INFORMATION PROVIDED:
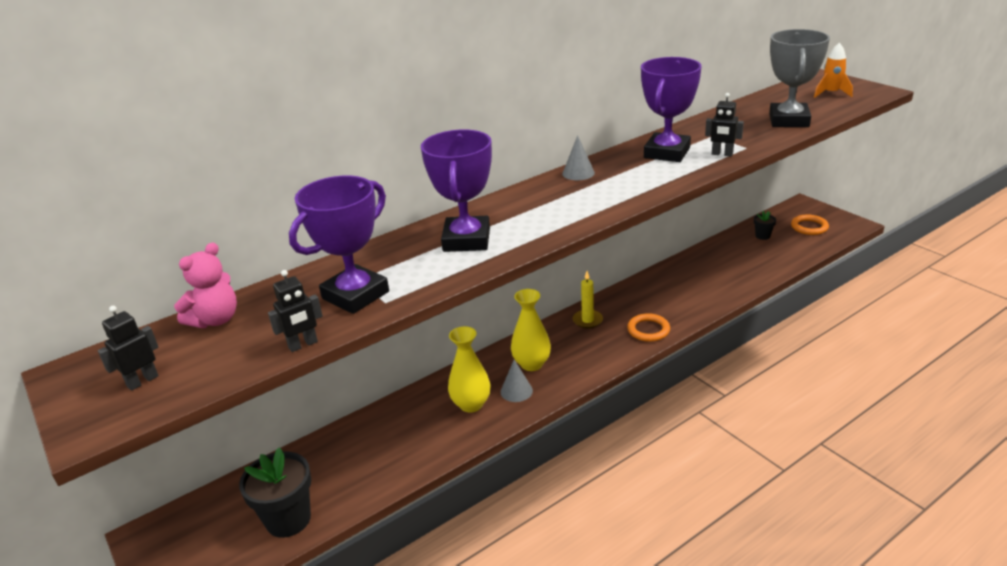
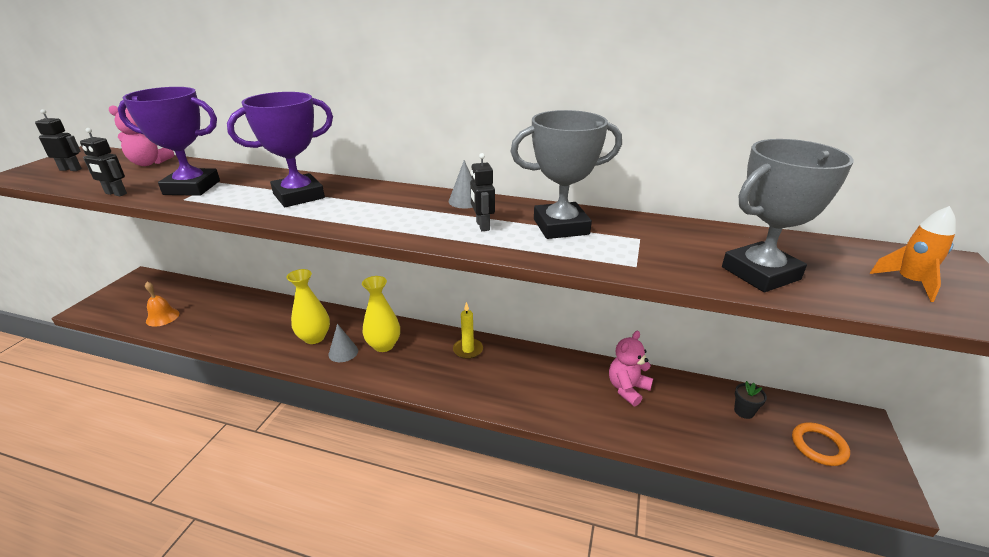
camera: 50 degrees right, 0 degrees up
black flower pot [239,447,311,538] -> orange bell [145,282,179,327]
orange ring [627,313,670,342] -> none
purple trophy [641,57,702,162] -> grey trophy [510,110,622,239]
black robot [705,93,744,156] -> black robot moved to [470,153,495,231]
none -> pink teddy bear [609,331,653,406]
==
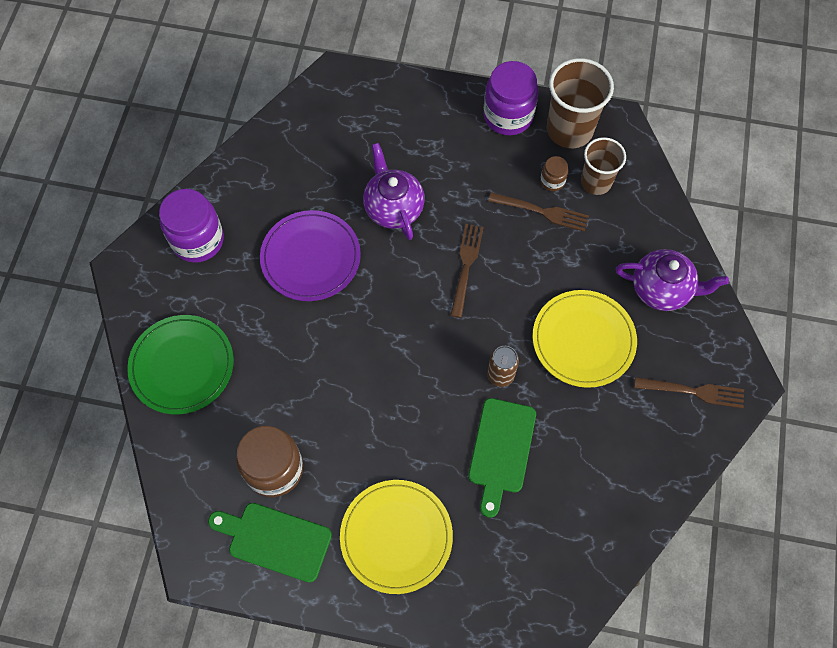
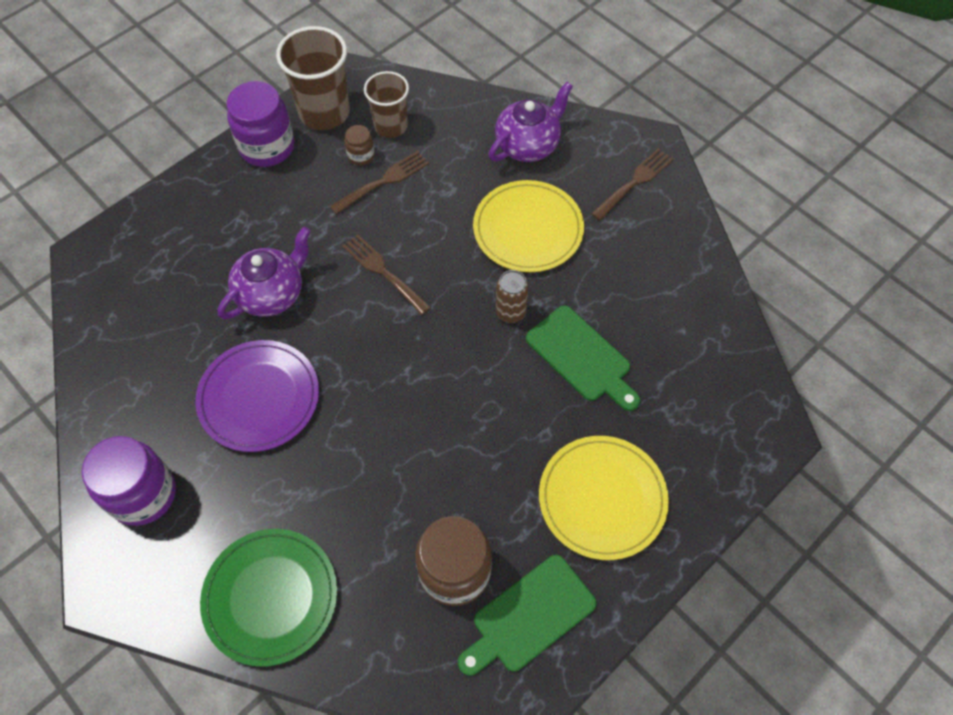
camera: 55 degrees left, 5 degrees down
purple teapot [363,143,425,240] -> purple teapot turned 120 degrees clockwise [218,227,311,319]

WHAT TO DO: All lines above from the line with "black robot [705,93,744,156]" through the line with "none -> pink teddy bear [609,331,653,406]", both included, are to be set down exactly, with nothing else.

WRITTEN REPLY:
black robot [705,93,744,156] -> black robot moved to [470,153,495,231]
none -> pink teddy bear [609,331,653,406]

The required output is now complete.